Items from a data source
*** Block opens ***
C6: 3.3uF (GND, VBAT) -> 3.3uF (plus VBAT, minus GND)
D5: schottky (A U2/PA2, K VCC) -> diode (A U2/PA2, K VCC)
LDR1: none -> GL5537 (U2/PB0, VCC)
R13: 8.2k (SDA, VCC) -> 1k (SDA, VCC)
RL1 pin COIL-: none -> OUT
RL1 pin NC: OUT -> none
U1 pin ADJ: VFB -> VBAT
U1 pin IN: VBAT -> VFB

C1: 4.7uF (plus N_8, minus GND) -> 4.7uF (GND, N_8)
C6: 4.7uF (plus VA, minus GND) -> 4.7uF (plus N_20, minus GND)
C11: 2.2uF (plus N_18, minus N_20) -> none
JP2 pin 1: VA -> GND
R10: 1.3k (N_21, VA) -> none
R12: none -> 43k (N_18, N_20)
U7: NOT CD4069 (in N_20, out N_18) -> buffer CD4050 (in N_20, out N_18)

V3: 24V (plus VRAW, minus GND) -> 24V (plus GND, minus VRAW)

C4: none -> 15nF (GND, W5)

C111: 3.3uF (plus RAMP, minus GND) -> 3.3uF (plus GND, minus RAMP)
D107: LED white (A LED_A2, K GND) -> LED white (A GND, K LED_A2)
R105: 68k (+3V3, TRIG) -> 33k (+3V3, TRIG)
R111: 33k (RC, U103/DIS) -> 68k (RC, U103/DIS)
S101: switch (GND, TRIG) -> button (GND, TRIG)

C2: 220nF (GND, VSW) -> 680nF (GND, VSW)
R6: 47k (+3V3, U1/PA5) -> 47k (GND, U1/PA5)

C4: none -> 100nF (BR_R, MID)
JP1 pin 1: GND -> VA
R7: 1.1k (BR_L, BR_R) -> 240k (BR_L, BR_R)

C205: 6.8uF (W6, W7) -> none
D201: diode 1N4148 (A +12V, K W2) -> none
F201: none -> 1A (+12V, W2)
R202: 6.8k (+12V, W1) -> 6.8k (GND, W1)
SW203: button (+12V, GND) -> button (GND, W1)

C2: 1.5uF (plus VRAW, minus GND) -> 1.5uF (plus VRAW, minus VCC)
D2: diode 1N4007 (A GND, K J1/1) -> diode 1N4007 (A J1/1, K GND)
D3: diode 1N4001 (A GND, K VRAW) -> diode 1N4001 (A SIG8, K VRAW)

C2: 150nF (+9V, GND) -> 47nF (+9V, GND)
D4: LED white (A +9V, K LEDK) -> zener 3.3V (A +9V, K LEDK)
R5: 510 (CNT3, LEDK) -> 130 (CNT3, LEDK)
*** Block closes ***
What you have to do
Looking at the data above, write out exactly the lines that start at the one containing "C1: 4.7uF (plus" and end at the one containing "R12: none -> 43k (N_18, N_20)"; include both and nothing beyond.

Written solution
C1: 4.7uF (plus N_8, minus GND) -> 4.7uF (GND, N_8)
C6: 4.7uF (plus VA, minus GND) -> 4.7uF (plus N_20, minus GND)
C11: 2.2uF (plus N_18, minus N_20) -> none
JP2 pin 1: VA -> GND
R10: 1.3k (N_21, VA) -> none
R12: none -> 43k (N_18, N_20)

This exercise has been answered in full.